* WHAT NEEDS TO BE DONE *
From the first line to the last, write out the listing exactly.

*** AVAILABLE DATA Section Begins ***

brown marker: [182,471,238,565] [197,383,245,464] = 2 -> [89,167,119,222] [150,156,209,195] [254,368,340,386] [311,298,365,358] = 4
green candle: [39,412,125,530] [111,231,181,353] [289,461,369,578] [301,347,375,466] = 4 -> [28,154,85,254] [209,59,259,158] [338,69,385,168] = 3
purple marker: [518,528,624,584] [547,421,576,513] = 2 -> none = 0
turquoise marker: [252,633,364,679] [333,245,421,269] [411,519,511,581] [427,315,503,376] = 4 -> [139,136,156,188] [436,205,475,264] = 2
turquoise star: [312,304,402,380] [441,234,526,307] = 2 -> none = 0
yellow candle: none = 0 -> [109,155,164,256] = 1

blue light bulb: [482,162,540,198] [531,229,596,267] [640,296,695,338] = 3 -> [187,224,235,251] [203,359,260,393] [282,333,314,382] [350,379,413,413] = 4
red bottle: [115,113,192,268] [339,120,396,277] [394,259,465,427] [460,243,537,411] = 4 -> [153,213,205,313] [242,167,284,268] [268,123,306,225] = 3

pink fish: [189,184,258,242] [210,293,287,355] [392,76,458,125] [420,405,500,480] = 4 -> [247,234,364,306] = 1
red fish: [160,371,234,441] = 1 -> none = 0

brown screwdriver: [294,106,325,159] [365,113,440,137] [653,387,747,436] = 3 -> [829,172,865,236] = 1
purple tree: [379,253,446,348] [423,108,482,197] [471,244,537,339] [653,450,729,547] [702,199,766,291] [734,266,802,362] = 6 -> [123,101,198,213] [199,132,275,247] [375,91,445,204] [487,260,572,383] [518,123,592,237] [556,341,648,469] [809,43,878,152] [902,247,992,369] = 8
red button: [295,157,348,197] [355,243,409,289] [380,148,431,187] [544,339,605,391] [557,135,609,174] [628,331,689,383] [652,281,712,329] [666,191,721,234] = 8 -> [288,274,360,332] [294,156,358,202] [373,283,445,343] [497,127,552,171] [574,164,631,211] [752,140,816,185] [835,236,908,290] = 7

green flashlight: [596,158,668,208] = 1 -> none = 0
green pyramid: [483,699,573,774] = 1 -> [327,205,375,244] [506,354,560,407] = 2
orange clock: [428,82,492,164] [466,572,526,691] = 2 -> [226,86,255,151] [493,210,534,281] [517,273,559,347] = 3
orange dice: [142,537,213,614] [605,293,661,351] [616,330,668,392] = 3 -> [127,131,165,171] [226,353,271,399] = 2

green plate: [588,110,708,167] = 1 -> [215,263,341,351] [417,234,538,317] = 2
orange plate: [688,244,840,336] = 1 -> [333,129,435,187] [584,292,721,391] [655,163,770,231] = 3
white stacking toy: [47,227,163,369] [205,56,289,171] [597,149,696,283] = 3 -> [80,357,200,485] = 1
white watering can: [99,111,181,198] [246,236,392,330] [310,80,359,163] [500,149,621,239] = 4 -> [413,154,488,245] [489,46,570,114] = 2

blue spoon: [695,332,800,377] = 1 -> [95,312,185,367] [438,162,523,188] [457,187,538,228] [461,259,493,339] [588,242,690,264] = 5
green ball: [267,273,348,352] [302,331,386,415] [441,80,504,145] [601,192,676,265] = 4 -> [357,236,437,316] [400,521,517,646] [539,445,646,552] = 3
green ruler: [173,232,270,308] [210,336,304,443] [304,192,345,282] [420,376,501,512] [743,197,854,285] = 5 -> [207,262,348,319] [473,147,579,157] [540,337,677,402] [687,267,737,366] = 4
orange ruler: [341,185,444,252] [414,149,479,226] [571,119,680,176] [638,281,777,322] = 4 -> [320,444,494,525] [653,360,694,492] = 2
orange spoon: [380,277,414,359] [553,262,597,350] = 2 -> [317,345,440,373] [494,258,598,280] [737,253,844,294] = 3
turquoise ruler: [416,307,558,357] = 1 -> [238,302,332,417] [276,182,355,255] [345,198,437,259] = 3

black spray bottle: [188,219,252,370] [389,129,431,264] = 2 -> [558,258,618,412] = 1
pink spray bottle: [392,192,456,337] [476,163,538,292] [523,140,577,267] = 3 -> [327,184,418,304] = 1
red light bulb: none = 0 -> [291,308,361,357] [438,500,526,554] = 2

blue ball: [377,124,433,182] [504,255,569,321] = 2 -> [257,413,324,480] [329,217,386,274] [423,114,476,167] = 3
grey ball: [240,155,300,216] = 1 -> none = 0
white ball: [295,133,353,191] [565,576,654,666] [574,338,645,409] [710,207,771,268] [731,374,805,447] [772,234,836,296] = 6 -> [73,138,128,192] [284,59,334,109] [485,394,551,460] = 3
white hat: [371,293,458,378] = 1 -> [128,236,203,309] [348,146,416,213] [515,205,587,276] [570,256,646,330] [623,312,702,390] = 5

*** AVAILABLE DATA Section Ends ***

* FINAL ANSWER *
brown marker: [182,471,238,565] [197,383,245,464] = 2 -> [89,167,119,222] [150,156,209,195] [254,368,340,386] [311,298,365,358] = 4
green candle: [39,412,125,530] [111,231,181,353] [289,461,369,578] [301,347,375,466] = 4 -> [28,154,85,254] [209,59,259,158] [338,69,385,168] = 3
purple marker: [518,528,624,584] [547,421,576,513] = 2 -> none = 0
turquoise marker: [252,633,364,679] [333,245,421,269] [411,519,511,581] [427,315,503,376] = 4 -> [139,136,156,188] [436,205,475,264] = 2
turquoise star: [312,304,402,380] [441,234,526,307] = 2 -> none = 0
yellow candle: none = 0 -> [109,155,164,256] = 1

blue light bulb: [482,162,540,198] [531,229,596,267] [640,296,695,338] = 3 -> [187,224,235,251] [203,359,260,393] [282,333,314,382] [350,379,413,413] = 4
red bottle: [115,113,192,268] [339,120,396,277] [394,259,465,427] [460,243,537,411] = 4 -> [153,213,205,313] [242,167,284,268] [268,123,306,225] = 3

pink fish: [189,184,258,242] [210,293,287,355] [392,76,458,125] [420,405,500,480] = 4 -> [247,234,364,306] = 1
red fish: [160,371,234,441] = 1 -> none = 0

brown screwdriver: [294,106,325,159] [365,113,440,137] [653,387,747,436] = 3 -> [829,172,865,236] = 1
purple tree: [379,253,446,348] [423,108,482,197] [471,244,537,339] [653,450,729,547] [702,199,766,291] [734,266,802,362] = 6 -> [123,101,198,213] [199,132,275,247] [375,91,445,204] [487,260,572,383] [518,123,592,237] [556,341,648,469] [809,43,878,152] [902,247,992,369] = 8
red button: [295,157,348,197] [355,243,409,289] [380,148,431,187] [544,339,605,391] [557,135,609,174] [628,331,689,383] [652,281,712,329] [666,191,721,234] = 8 -> [288,274,360,332] [294,156,358,202] [373,283,445,343] [497,127,552,171] [574,164,631,211] [752,140,816,185] [835,236,908,290] = 7

green flashlight: [596,158,668,208] = 1 -> none = 0
green pyramid: [483,699,573,774] = 1 -> [327,205,375,244] [506,354,560,407] = 2
orange clock: [428,82,492,164] [466,572,526,691] = 2 -> [226,86,255,151] [493,210,534,281] [517,273,559,347] = 3
orange dice: [142,537,213,614] [605,293,661,351] [616,330,668,392] = 3 -> [127,131,165,171] [226,353,271,399] = 2

green plate: [588,110,708,167] = 1 -> [215,263,341,351] [417,234,538,317] = 2
orange plate: [688,244,840,336] = 1 -> [333,129,435,187] [584,292,721,391] [655,163,770,231] = 3
white stacking toy: [47,227,163,369] [205,56,289,171] [597,149,696,283] = 3 -> [80,357,200,485] = 1
white watering can: [99,111,181,198] [246,236,392,330] [310,80,359,163] [500,149,621,239] = 4 -> [413,154,488,245] [489,46,570,114] = 2

blue spoon: [695,332,800,377] = 1 -> [95,312,185,367] [438,162,523,188] [457,187,538,228] [461,259,493,339] [588,242,690,264] = 5
green ball: [267,273,348,352] [302,331,386,415] [441,80,504,145] [601,192,676,265] = 4 -> [357,236,437,316] [400,521,517,646] [539,445,646,552] = 3
green ruler: [173,232,270,308] [210,336,304,443] [304,192,345,282] [420,376,501,512] [743,197,854,285] = 5 -> [207,262,348,319] [473,147,579,157] [540,337,677,402] [687,267,737,366] = 4
orange ruler: [341,185,444,252] [414,149,479,226] [571,119,680,176] [638,281,777,322] = 4 -> [320,444,494,525] [653,360,694,492] = 2
orange spoon: [380,277,414,359] [553,262,597,350] = 2 -> [317,345,440,373] [494,258,598,280] [737,253,844,294] = 3
turquoise ruler: [416,307,558,357] = 1 -> [238,302,332,417] [276,182,355,255] [345,198,437,259] = 3

black spray bottle: [188,219,252,370] [389,129,431,264] = 2 -> [558,258,618,412] = 1
pink spray bottle: [392,192,456,337] [476,163,538,292] [523,140,577,267] = 3 -> [327,184,418,304] = 1
red light bulb: none = 0 -> [291,308,361,357] [438,500,526,554] = 2

blue ball: [377,124,433,182] [504,255,569,321] = 2 -> [257,413,324,480] [329,217,386,274] [423,114,476,167] = 3
grey ball: [240,155,300,216] = 1 -> none = 0
white ball: [295,133,353,191] [565,576,654,666] [574,338,645,409] [710,207,771,268] [731,374,805,447] [772,234,836,296] = 6 -> [73,138,128,192] [284,59,334,109] [485,394,551,460] = 3
white hat: [371,293,458,378] = 1 -> [128,236,203,309] [348,146,416,213] [515,205,587,276] [570,256,646,330] [623,312,702,390] = 5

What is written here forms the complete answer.